*** Opening Stored data ***

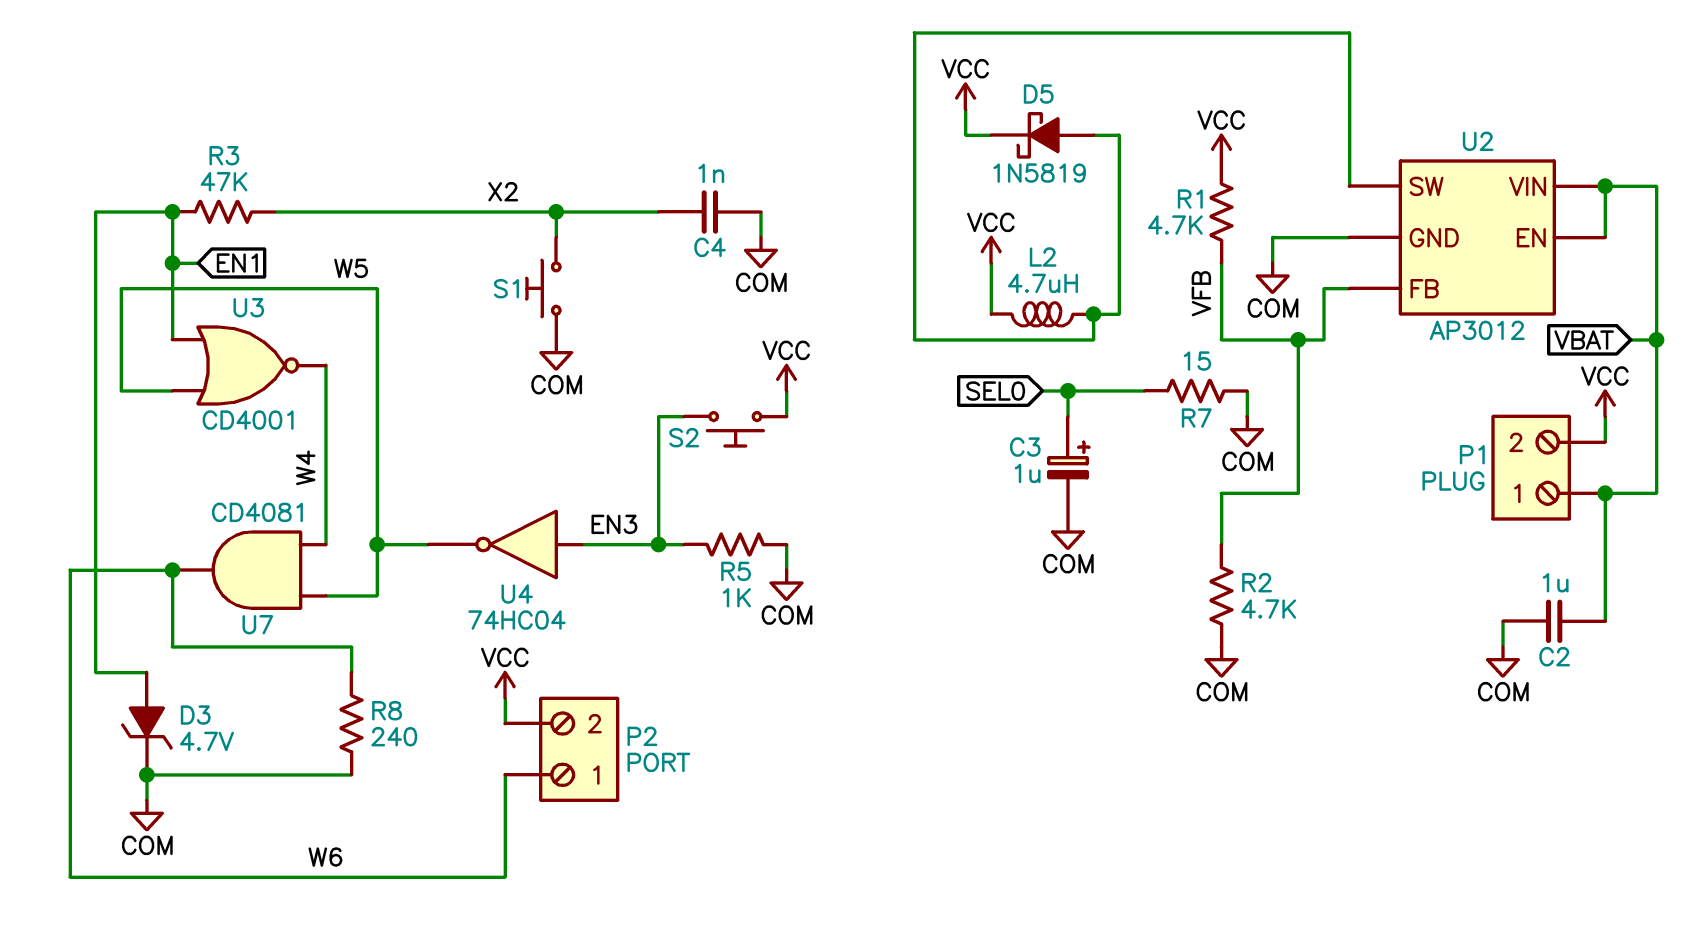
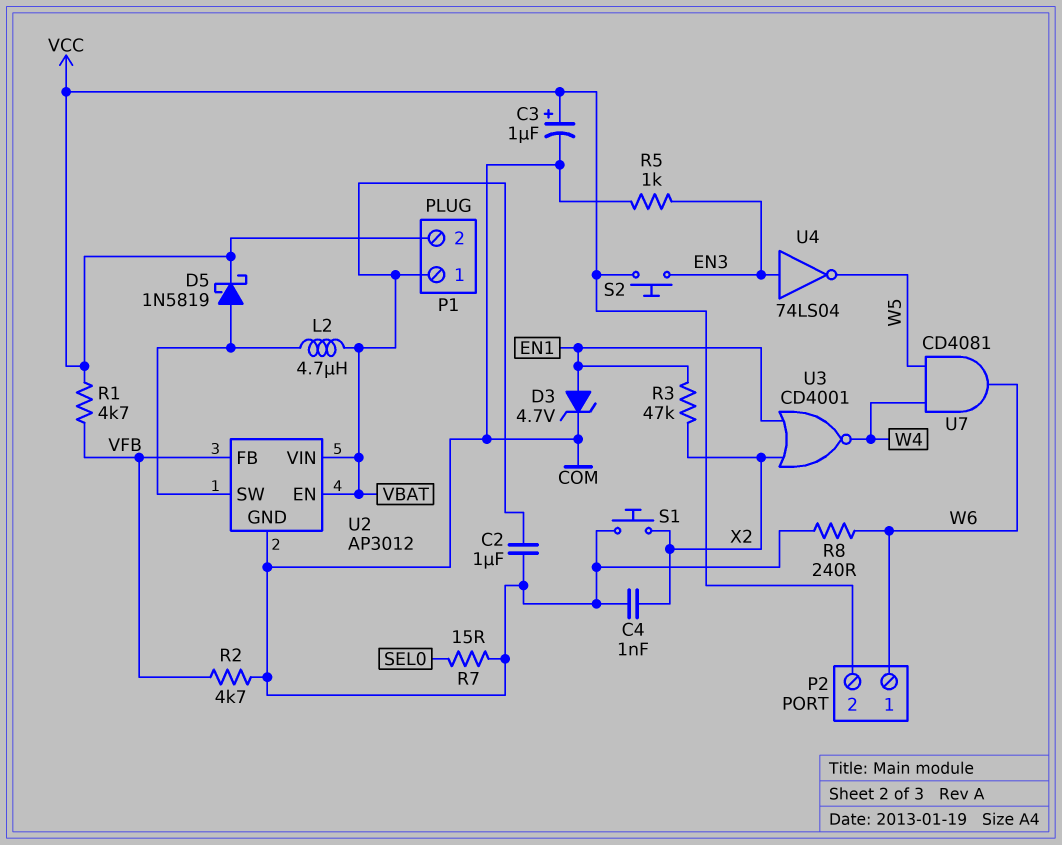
C3: 1uF (plus SEL0, minus COM) -> 1uF (plus VCC, minus COM)
L2: 4.7uH (U2/SW, VCC) -> 4.7uH (U2/SW, VBAT)
U3: NOR CD4001 (in EN1, in W5, out W4) -> NOR CD4001 (in EN1, in X2, out W4)
U4: NOT 74HC04 (in EN3, out W5) -> NOT 74LS04 (in EN3, out W5)

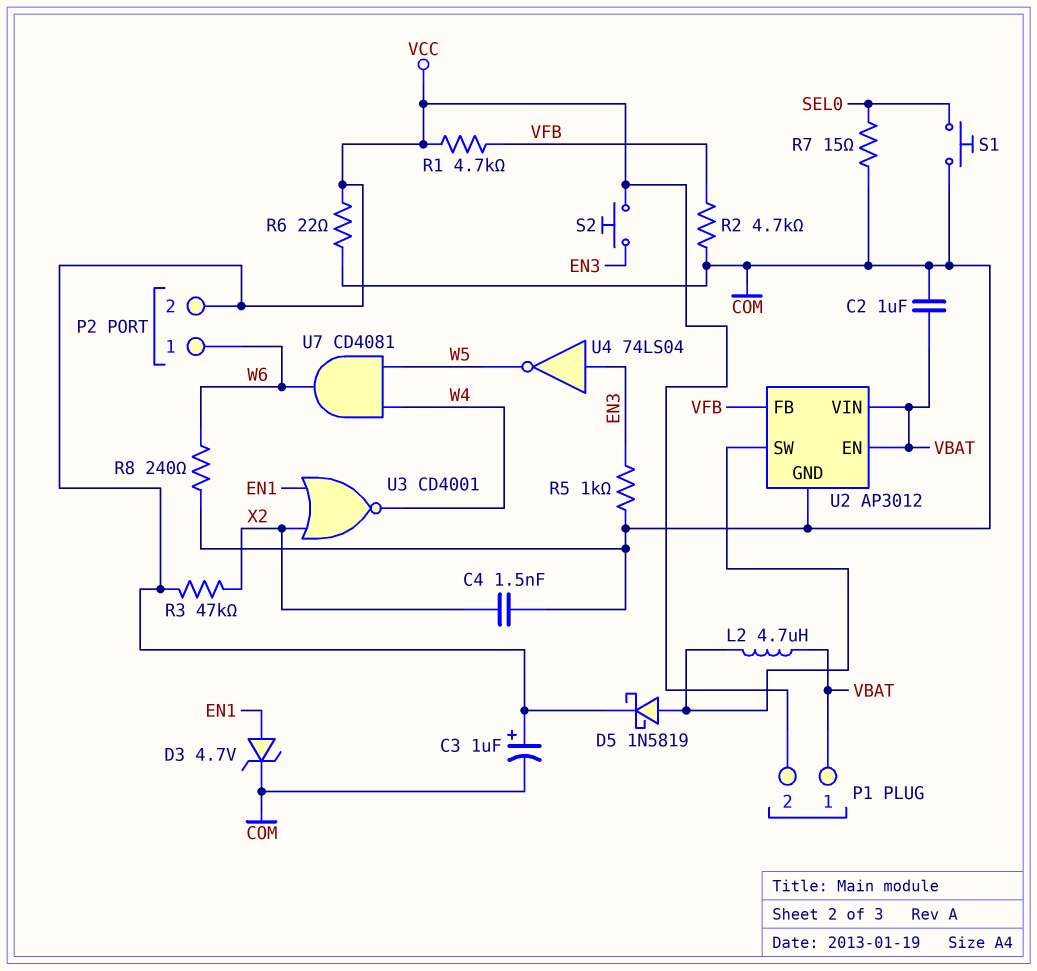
C4: 1nF (COM, X2) -> 1.5nF (COM, X2)
R3: 47k (EN1, X2) -> 47k (VCC, X2)
R6: none -> 22 (COM, VCC)
S1: button (COM, X2) -> button (COM, SEL0)

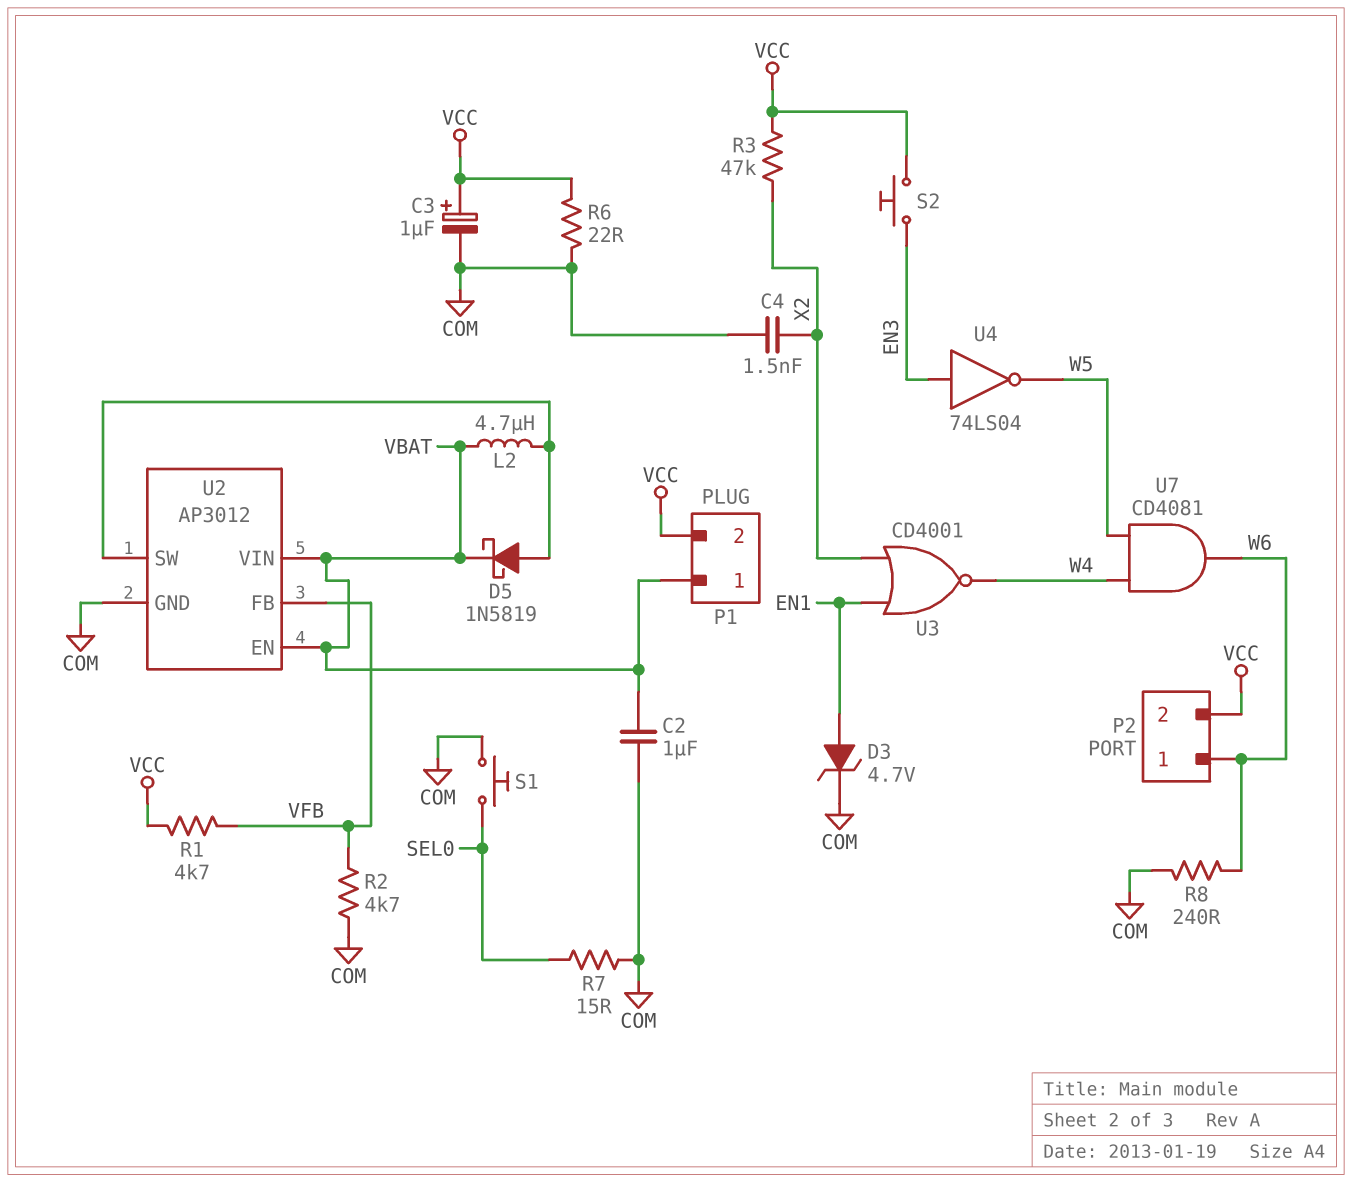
D5: schottky 1N5819 (A U2/SW, K VCC) -> schottky 1N5819 (A U2/SW, K VBAT)
R5: 1k (COM, EN3) -> none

*** Closing Stored data ***

Your objective -
Give every entry back unchanged, with no pictures.

Your solution -
C3: 1uF (plus SEL0, minus COM) -> 1uF (plus VCC, minus COM)
L2: 4.7uH (U2/SW, VCC) -> 4.7uH (U2/SW, VBAT)
U3: NOR CD4001 (in EN1, in W5, out W4) -> NOR CD4001 (in EN1, in X2, out W4)
U4: NOT 74HC04 (in EN3, out W5) -> NOT 74LS04 (in EN3, out W5)

C4: 1nF (COM, X2) -> 1.5nF (COM, X2)
R3: 47k (EN1, X2) -> 47k (VCC, X2)
R6: none -> 22 (COM, VCC)
S1: button (COM, X2) -> button (COM, SEL0)

D5: schottky 1N5819 (A U2/SW, K VCC) -> schottky 1N5819 (A U2/SW, K VBAT)
R5: 1k (COM, EN3) -> none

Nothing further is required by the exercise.